= Requirement =
Please state how many lines of the data contain "AGND". The number by itself is enough.

:: Provided records ::

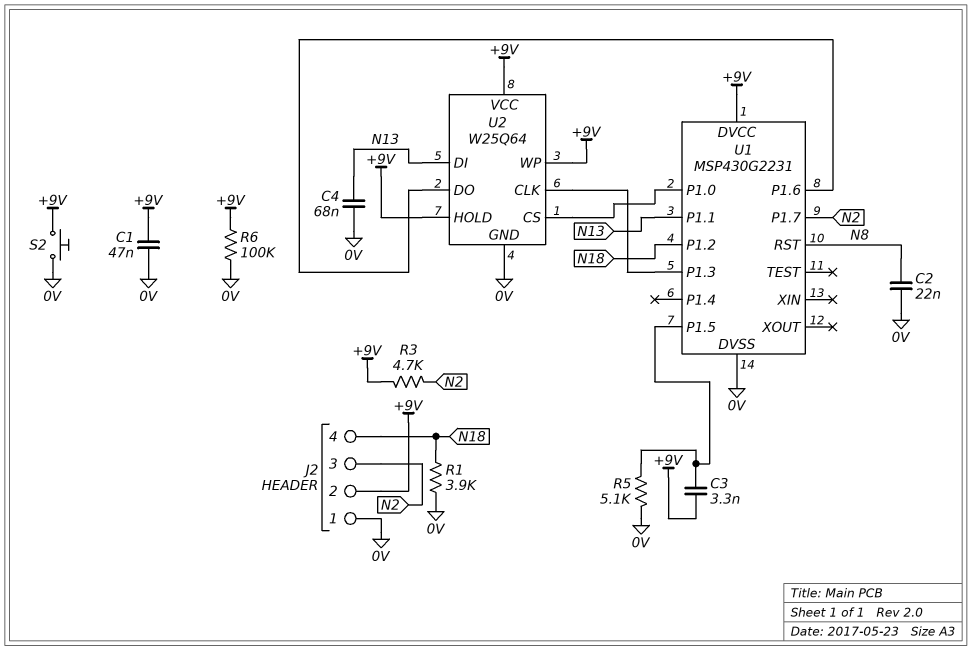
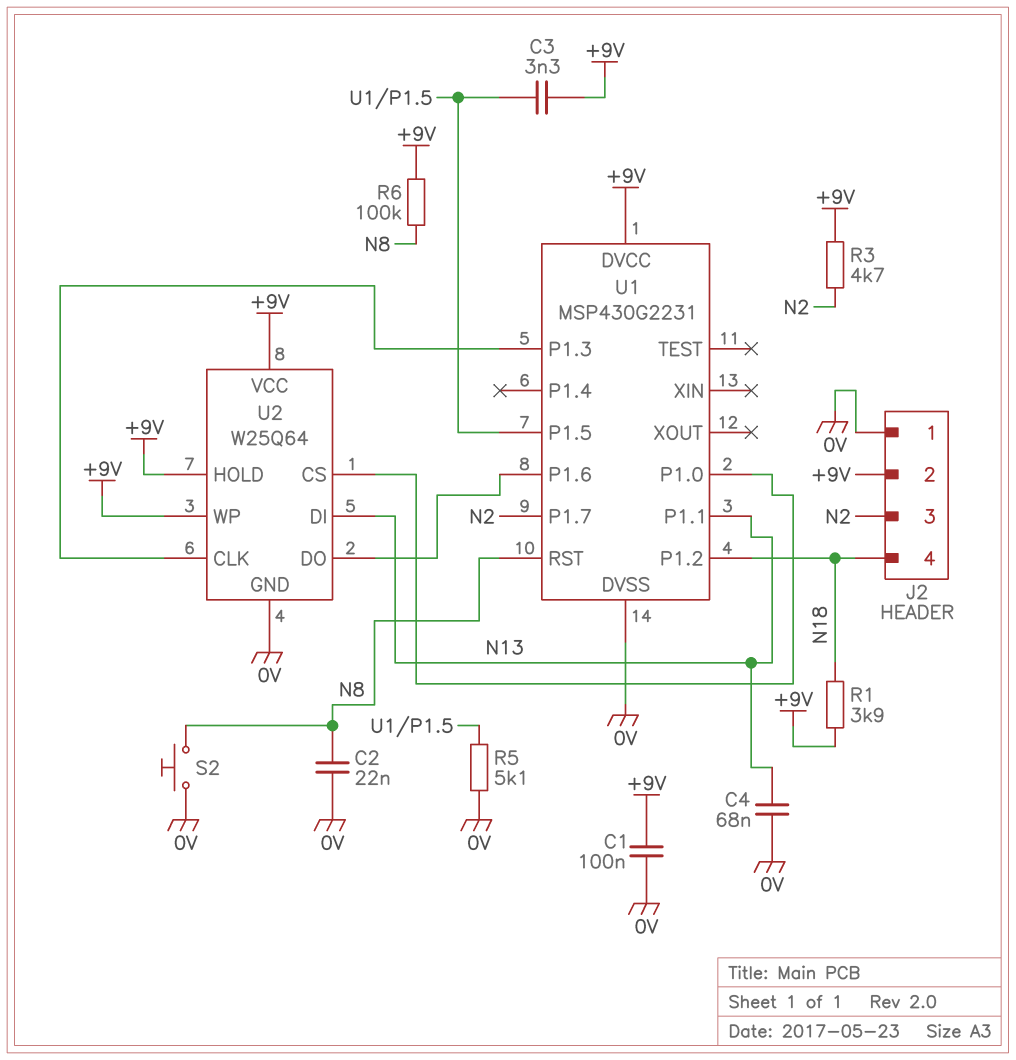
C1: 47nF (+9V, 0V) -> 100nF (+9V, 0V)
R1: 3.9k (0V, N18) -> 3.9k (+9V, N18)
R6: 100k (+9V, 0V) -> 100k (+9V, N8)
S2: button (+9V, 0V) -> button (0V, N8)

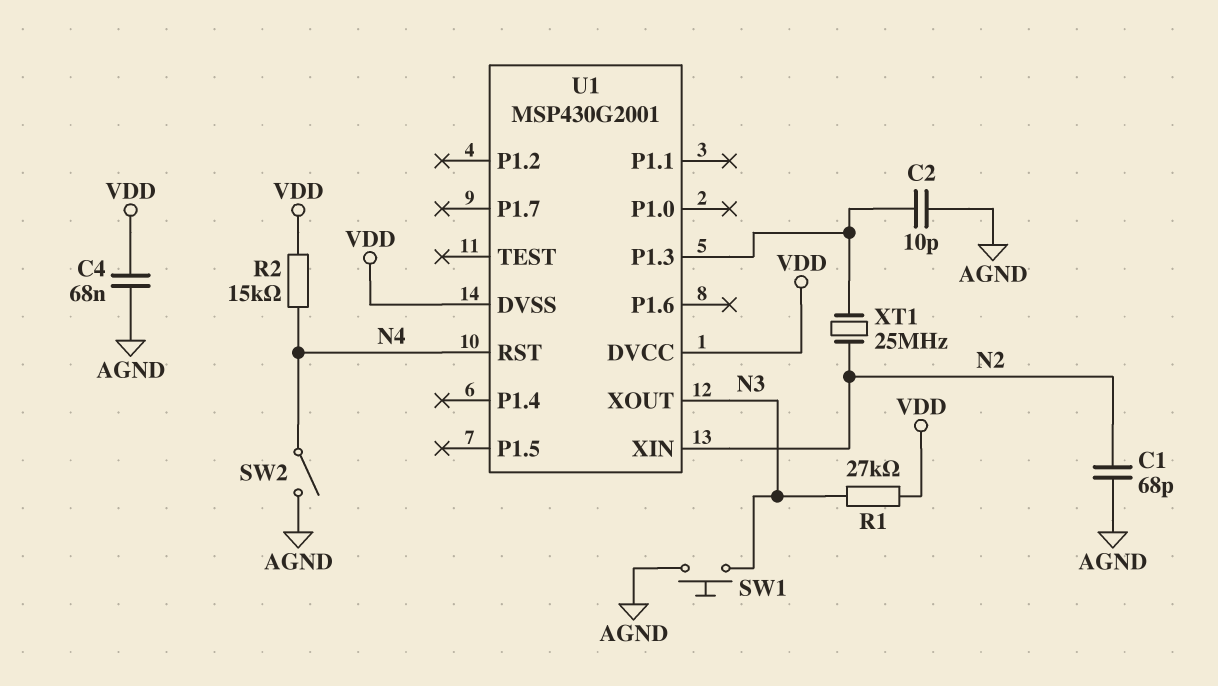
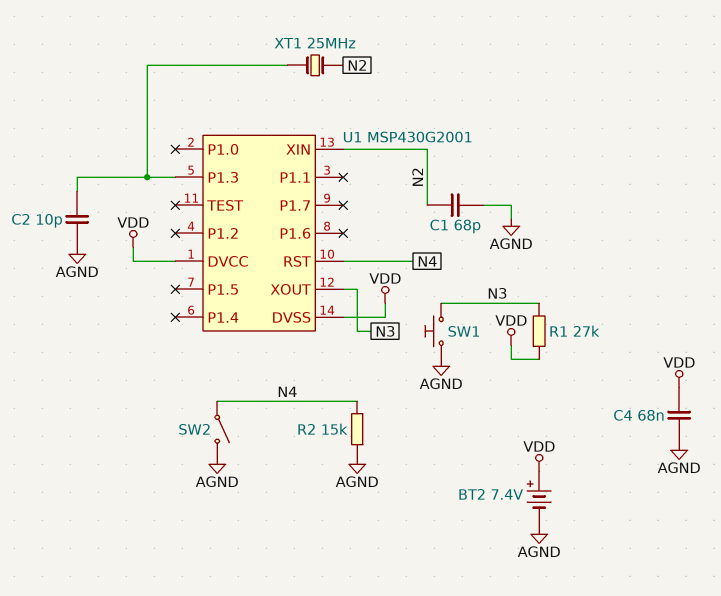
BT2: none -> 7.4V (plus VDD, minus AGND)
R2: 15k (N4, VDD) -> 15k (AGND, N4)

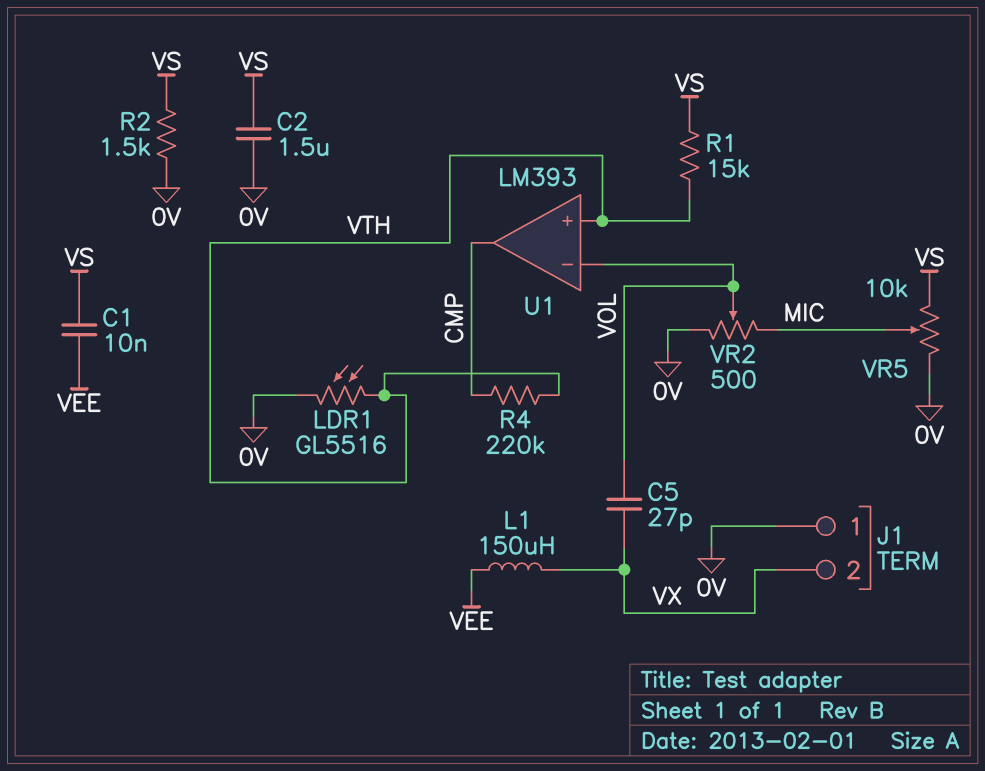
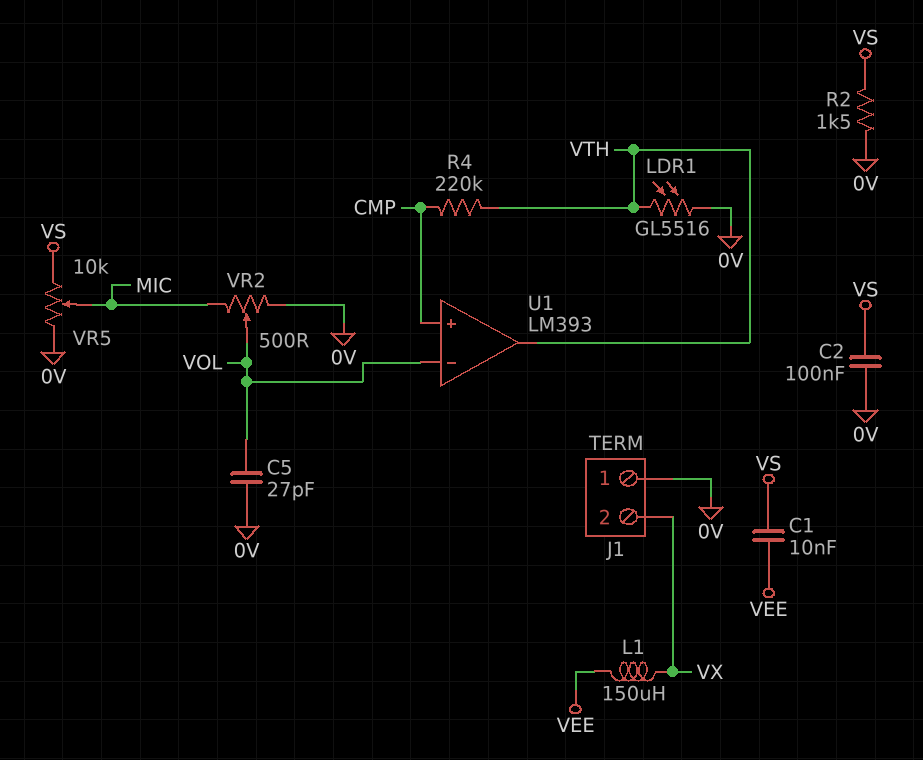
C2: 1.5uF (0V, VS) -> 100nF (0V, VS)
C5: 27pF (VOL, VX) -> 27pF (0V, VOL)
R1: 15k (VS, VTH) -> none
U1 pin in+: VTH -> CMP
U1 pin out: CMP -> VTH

:::
:: Provided records ::

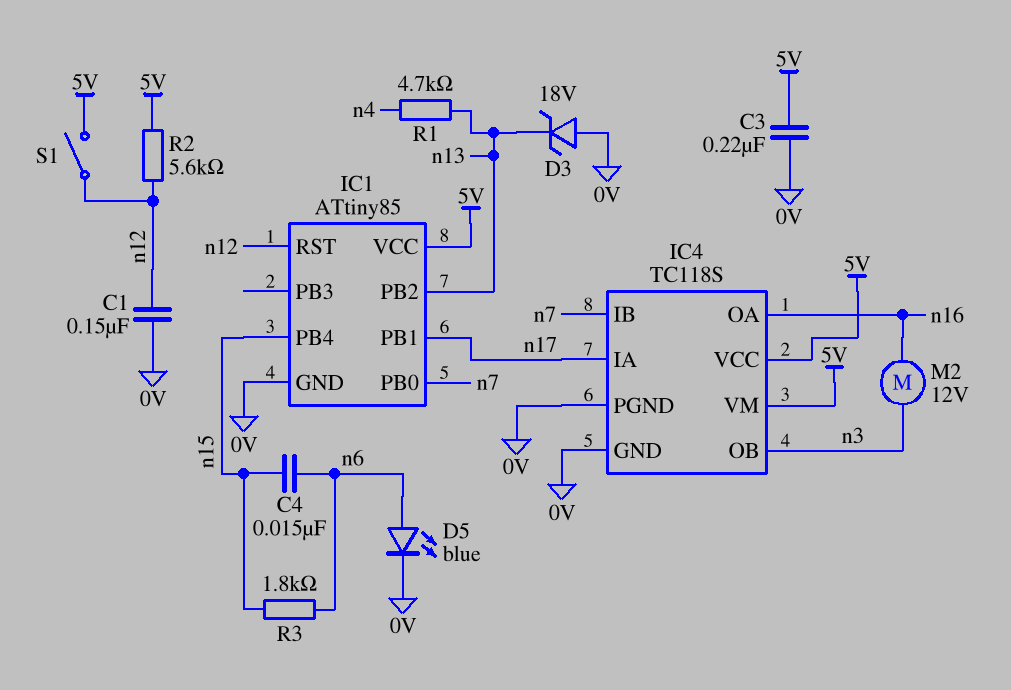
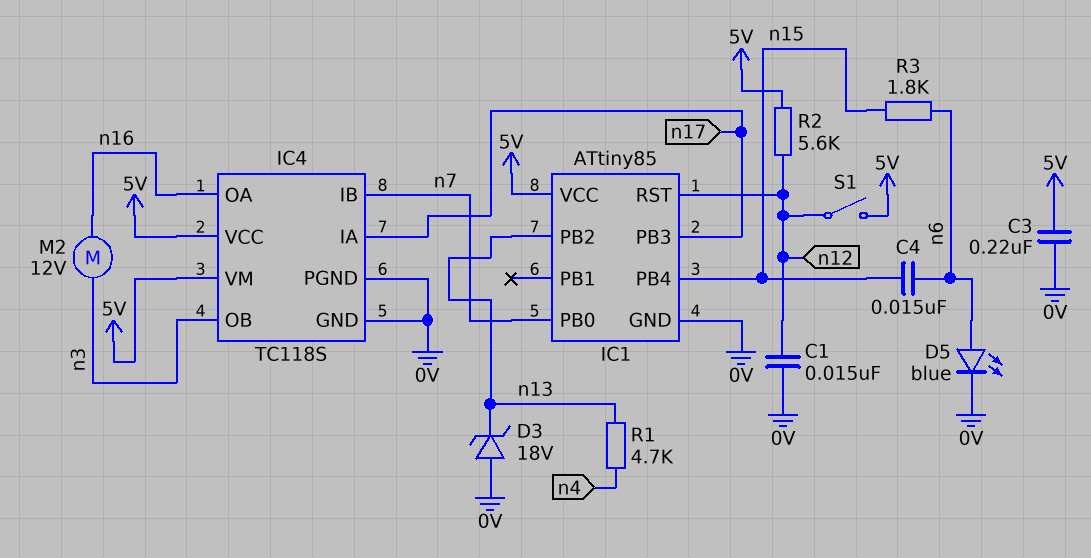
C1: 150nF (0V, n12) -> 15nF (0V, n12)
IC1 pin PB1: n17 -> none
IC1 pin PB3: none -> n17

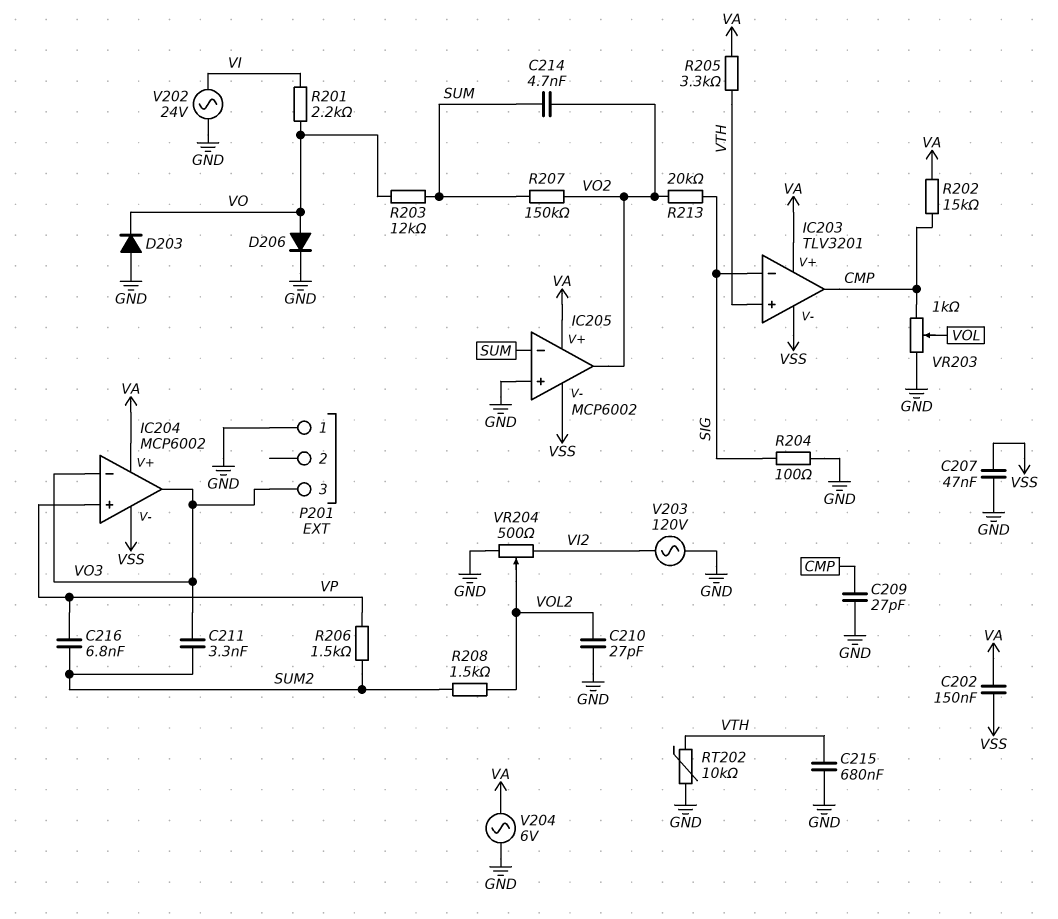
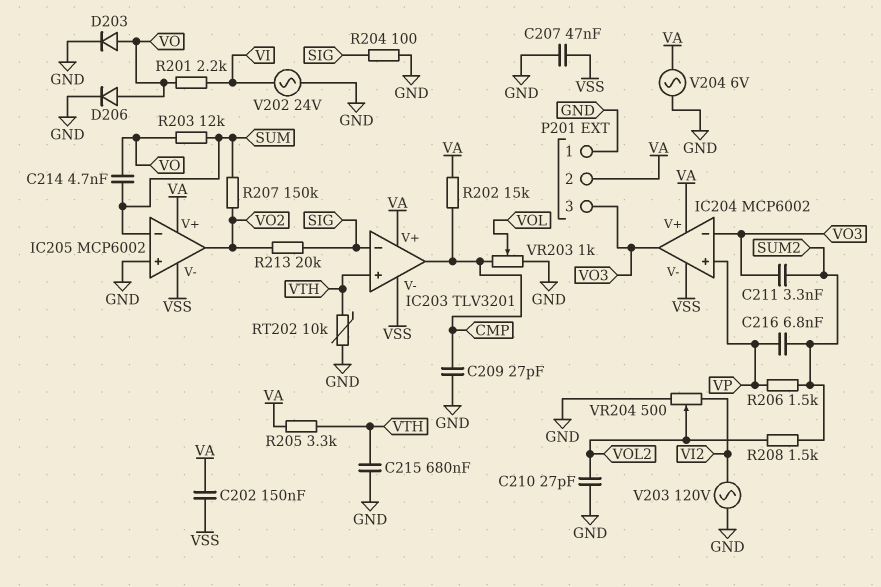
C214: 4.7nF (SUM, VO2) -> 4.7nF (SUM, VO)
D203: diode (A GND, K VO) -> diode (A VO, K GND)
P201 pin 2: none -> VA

:::

= Exercise answer =
2